__What needs to be done__
Copy out the data word for word. The images are not part of the copy.

===== Information provided =====

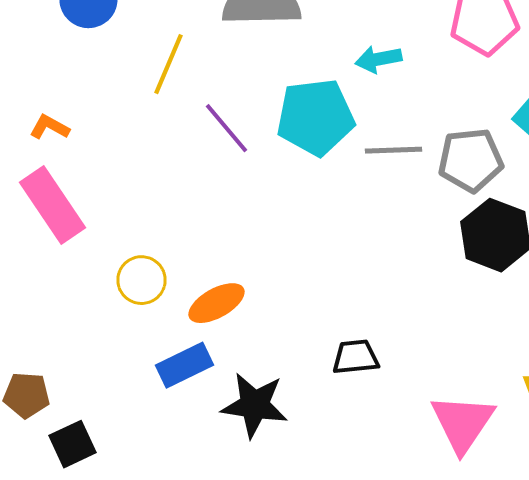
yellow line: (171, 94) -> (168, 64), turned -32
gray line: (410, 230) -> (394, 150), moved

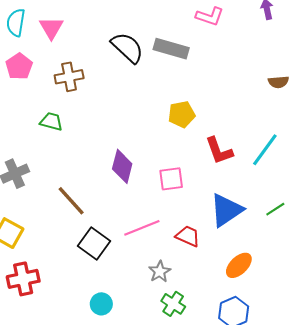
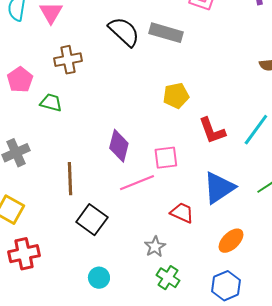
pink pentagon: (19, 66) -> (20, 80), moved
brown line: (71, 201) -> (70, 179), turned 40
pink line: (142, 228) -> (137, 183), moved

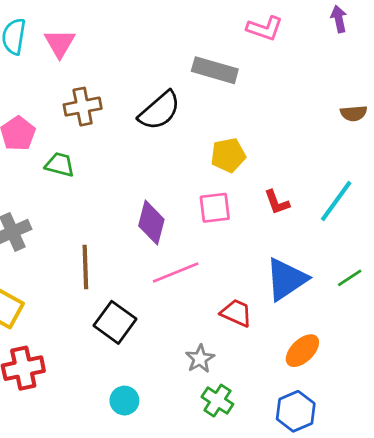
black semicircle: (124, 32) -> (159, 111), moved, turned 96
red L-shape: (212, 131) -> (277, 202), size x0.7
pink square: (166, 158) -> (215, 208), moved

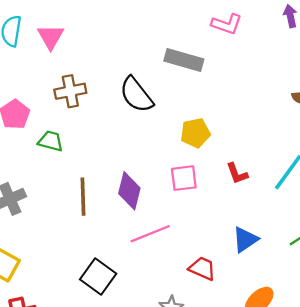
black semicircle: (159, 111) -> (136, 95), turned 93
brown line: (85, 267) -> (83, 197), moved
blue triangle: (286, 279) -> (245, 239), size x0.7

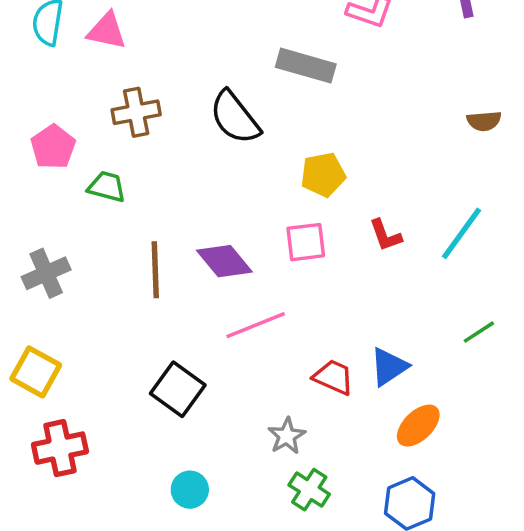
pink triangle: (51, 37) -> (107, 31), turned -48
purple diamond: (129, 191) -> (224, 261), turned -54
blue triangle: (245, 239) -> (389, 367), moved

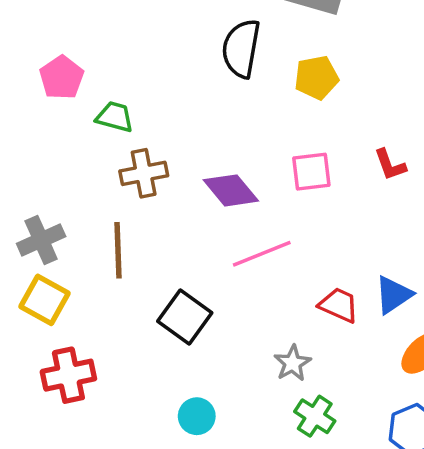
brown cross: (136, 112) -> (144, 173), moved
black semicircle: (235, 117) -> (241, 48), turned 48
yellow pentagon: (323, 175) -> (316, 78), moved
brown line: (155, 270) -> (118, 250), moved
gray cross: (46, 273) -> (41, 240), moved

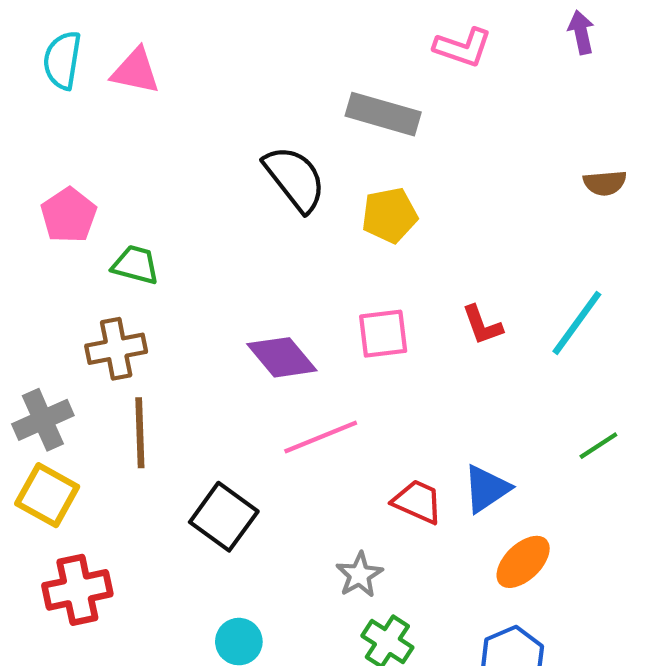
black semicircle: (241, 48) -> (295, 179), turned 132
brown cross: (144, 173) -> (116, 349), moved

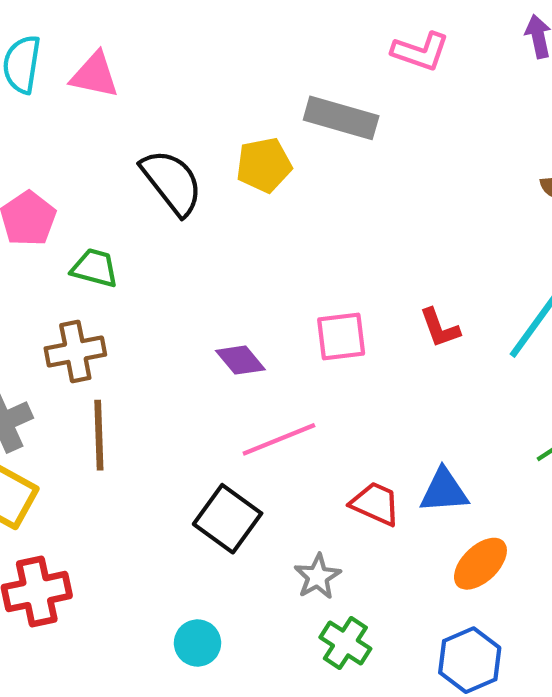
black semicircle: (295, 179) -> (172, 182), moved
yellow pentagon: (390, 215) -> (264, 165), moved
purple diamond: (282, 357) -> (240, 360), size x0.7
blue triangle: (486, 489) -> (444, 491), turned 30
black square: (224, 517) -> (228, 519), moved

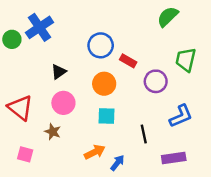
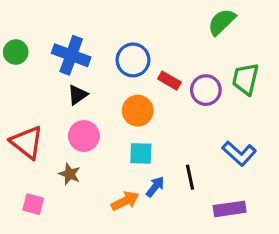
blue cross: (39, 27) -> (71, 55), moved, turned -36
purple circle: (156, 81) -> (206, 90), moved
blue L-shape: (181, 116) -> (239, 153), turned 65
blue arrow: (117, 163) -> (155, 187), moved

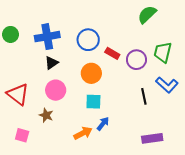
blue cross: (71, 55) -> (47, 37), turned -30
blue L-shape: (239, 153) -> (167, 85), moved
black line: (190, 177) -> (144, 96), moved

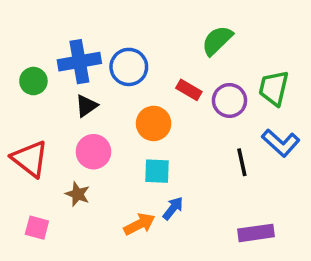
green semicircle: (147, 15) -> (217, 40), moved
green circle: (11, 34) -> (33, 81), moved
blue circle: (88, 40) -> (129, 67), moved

=====

__Answer area__
yellow line: (171, 94) -> (168, 64), turned -32
gray line: (410, 230) -> (394, 150), moved

pink pentagon: (19, 66) -> (20, 80), moved
brown line: (71, 201) -> (70, 179), turned 40
pink line: (142, 228) -> (137, 183), moved

black semicircle: (124, 32) -> (159, 111), moved, turned 96
red L-shape: (212, 131) -> (277, 202), size x0.7
pink square: (166, 158) -> (215, 208), moved

black semicircle: (159, 111) -> (136, 95), turned 93
brown line: (85, 267) -> (83, 197), moved
blue triangle: (286, 279) -> (245, 239), size x0.7

pink triangle: (51, 37) -> (107, 31), turned -48
purple diamond: (129, 191) -> (224, 261), turned -54
blue triangle: (245, 239) -> (389, 367), moved

brown cross: (136, 112) -> (144, 173), moved
black semicircle: (235, 117) -> (241, 48), turned 48
yellow pentagon: (323, 175) -> (316, 78), moved
brown line: (155, 270) -> (118, 250), moved
gray cross: (46, 273) -> (41, 240), moved

black semicircle: (241, 48) -> (295, 179), turned 132
brown cross: (144, 173) -> (116, 349), moved

black semicircle: (295, 179) -> (172, 182), moved
yellow pentagon: (390, 215) -> (264, 165), moved
purple diamond: (282, 357) -> (240, 360), size x0.7
blue triangle: (486, 489) -> (444, 491), turned 30
black square: (224, 517) -> (228, 519), moved

blue cross: (39, 27) -> (71, 55), moved, turned -36
purple circle: (156, 81) -> (206, 90), moved
blue L-shape: (181, 116) -> (239, 153), turned 65
blue arrow: (117, 163) -> (155, 187), moved

blue cross: (71, 55) -> (47, 37), turned -30
blue L-shape: (239, 153) -> (167, 85), moved
black line: (190, 177) -> (144, 96), moved

green semicircle: (147, 15) -> (217, 40), moved
green circle: (11, 34) -> (33, 81), moved
blue circle: (88, 40) -> (129, 67), moved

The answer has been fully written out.